[STORED DATA — start]

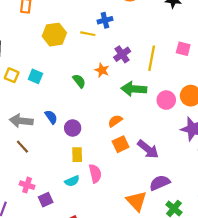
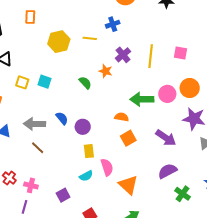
blue cross: (105, 20) -> (113, 24), moved
pink square: (183, 49) -> (181, 53), moved
green arrow: (134, 89) -> (142, 99), moved
orange semicircle: (115, 121) -> (122, 117), turned 48
purple arrow: (148, 149) -> (166, 138), moved
pink cross: (27, 185) -> (31, 185), moved
orange triangle: (137, 201) -> (128, 185), moved

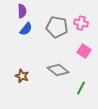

[STORED DATA — finish]

AIM OF THE EXERCISE:
Give only the number of lines in the entries above that contain the string "orange".

OUTPUT FOR THIS TASK:
2